Change detection data:

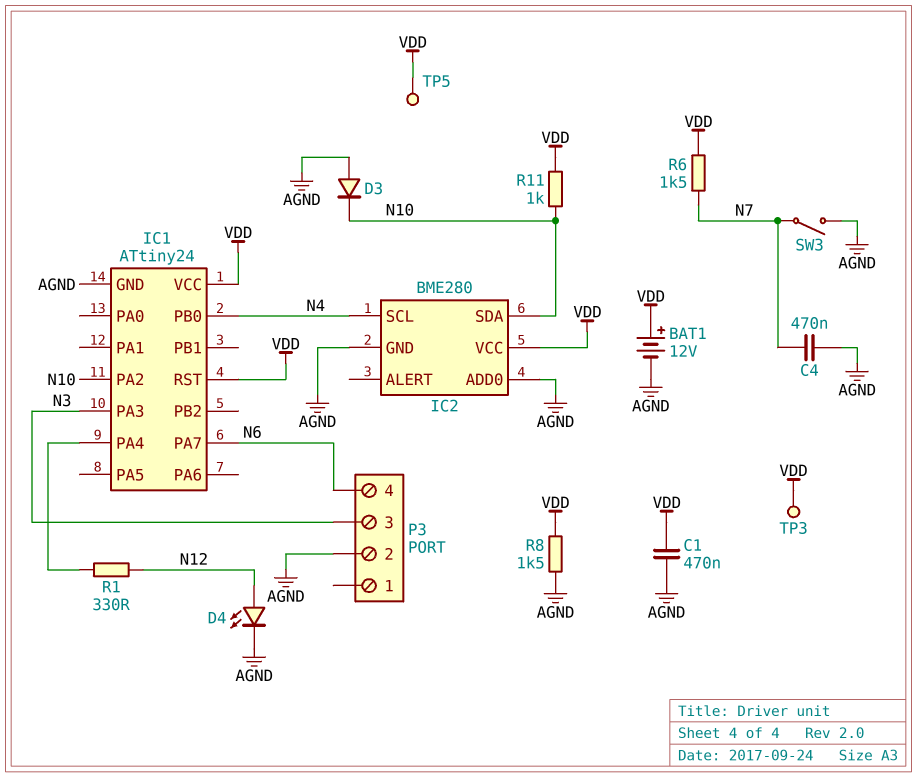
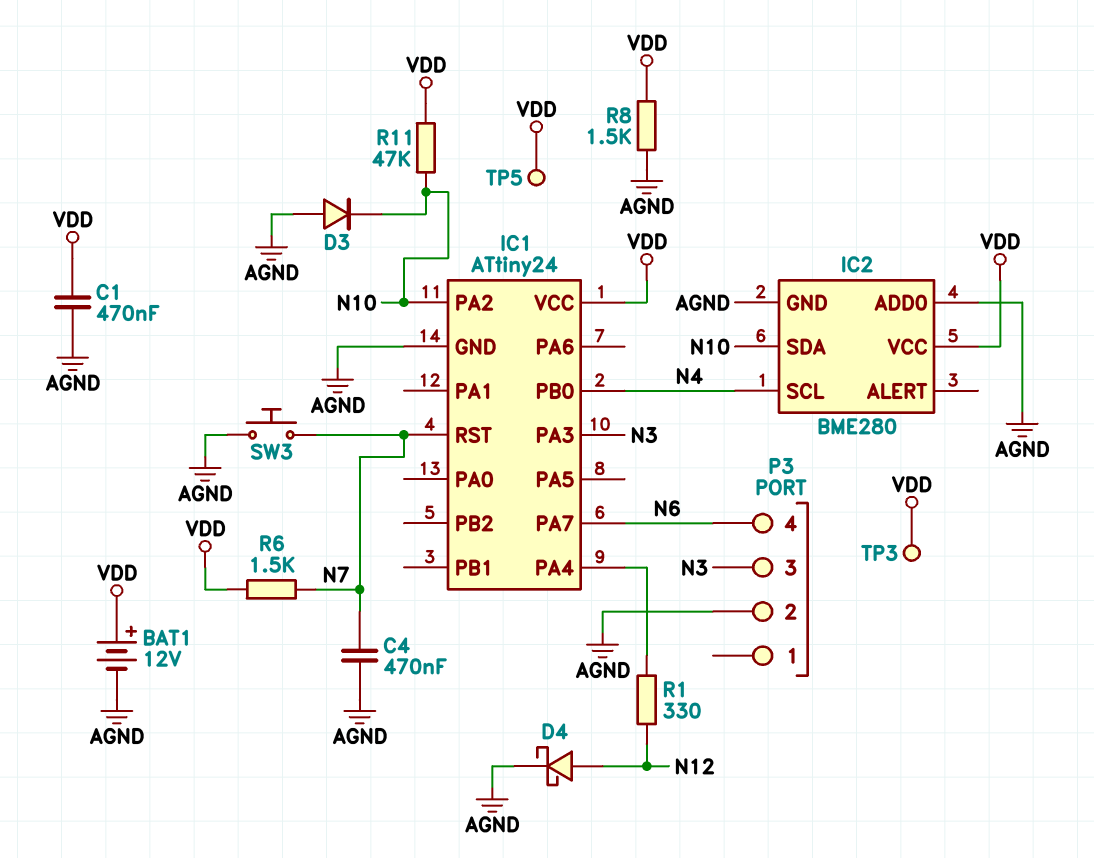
D4: LED (A N12, K AGND) -> schottky (A N12, K AGND)
IC1 pin RST: VDD -> N7
R11: 1k (N10, VDD) -> 47k (N10, VDD)
SW3: switch (AGND, N7) -> button (AGND, N7)

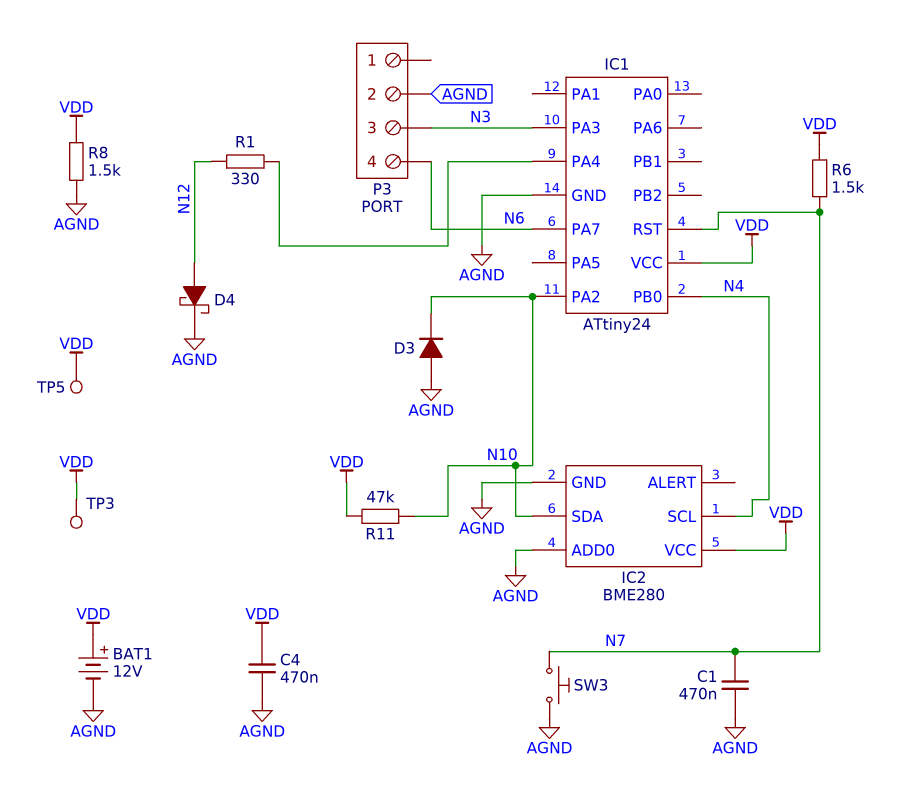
C1: 470nF (AGND, VDD) -> 470nF (AGND, N7)
C4: 470nF (AGND, N7) -> 470nF (AGND, VDD)

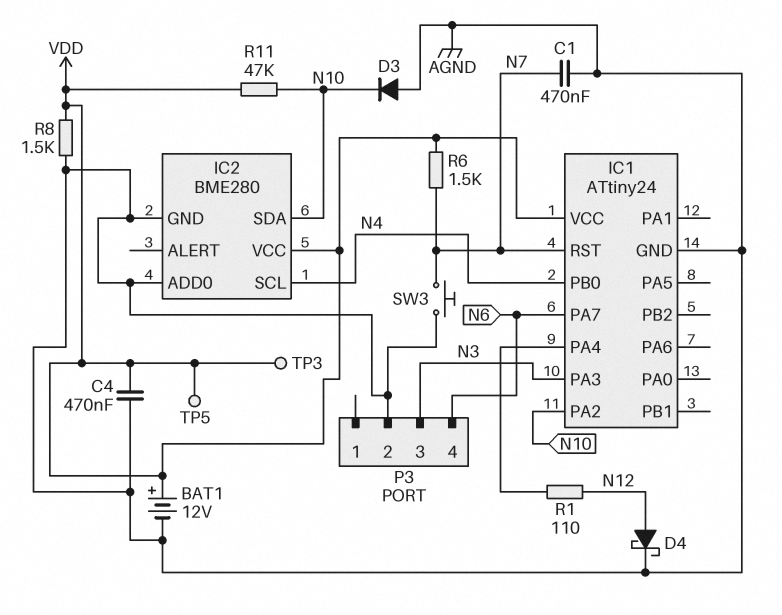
R1: 330 (IC1/PA4, N12) -> 110 (IC1/PA4, N12)

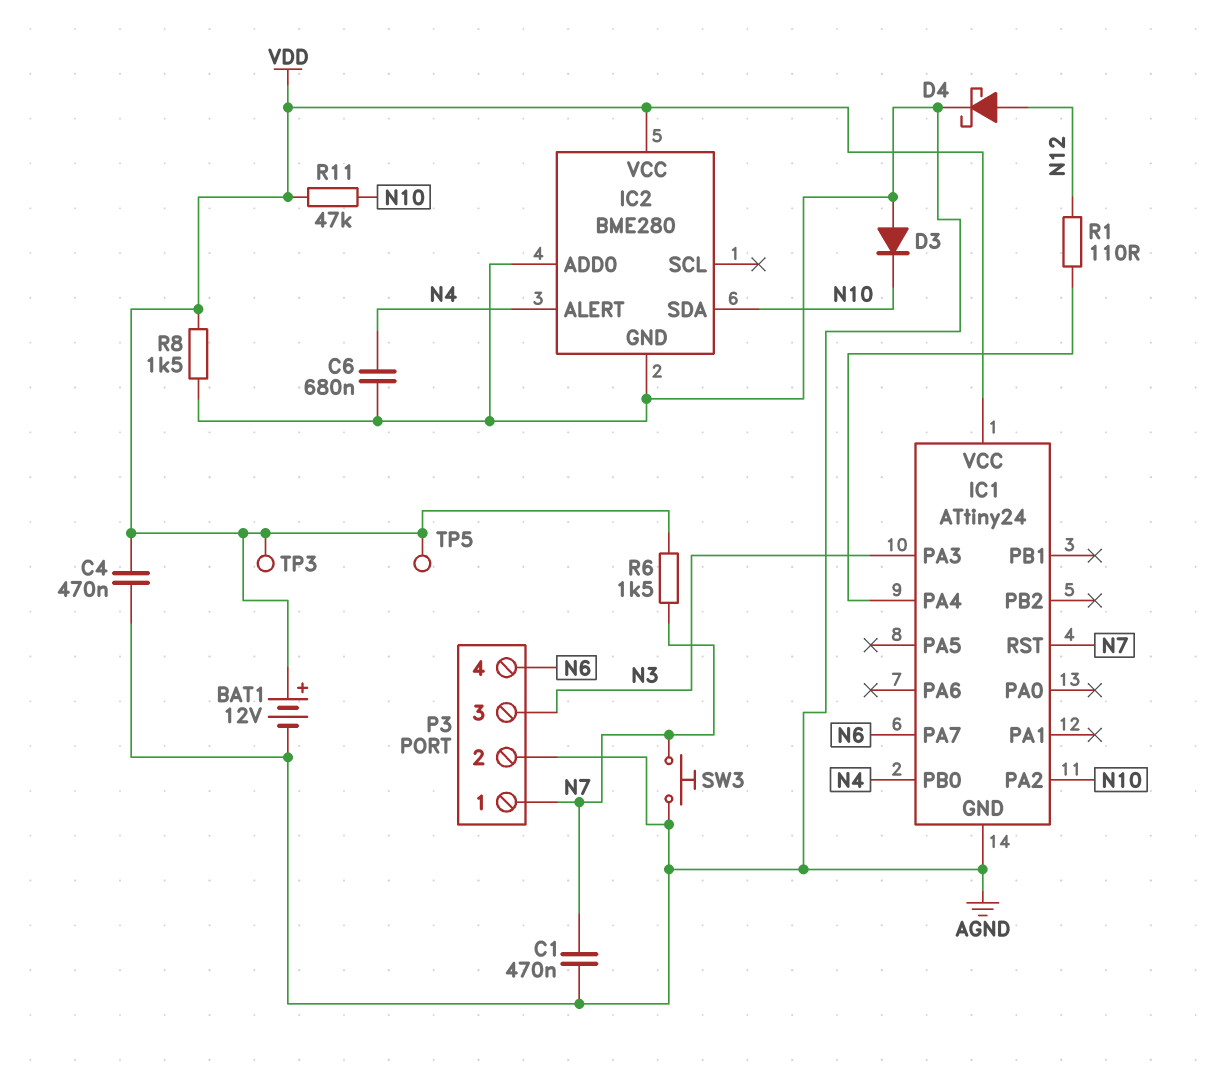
C6: none -> 680nF (AGND, N4)
IC2 pin ALERT: none -> N4
IC2 pin SCL: N4 -> none
P3 pin 1: none -> N7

(PROBLEM TO WORK ON)
What you return must match the data above exactly, with no images included.

(REPLY TO THE EXERCISE)
D4: LED (A N12, K AGND) -> schottky (A N12, K AGND)
IC1 pin RST: VDD -> N7
R11: 1k (N10, VDD) -> 47k (N10, VDD)
SW3: switch (AGND, N7) -> button (AGND, N7)

C1: 470nF (AGND, VDD) -> 470nF (AGND, N7)
C4: 470nF (AGND, N7) -> 470nF (AGND, VDD)

R1: 330 (IC1/PA4, N12) -> 110 (IC1/PA4, N12)

C6: none -> 680nF (AGND, N4)
IC2 pin ALERT: none -> N4
IC2 pin SCL: N4 -> none
P3 pin 1: none -> N7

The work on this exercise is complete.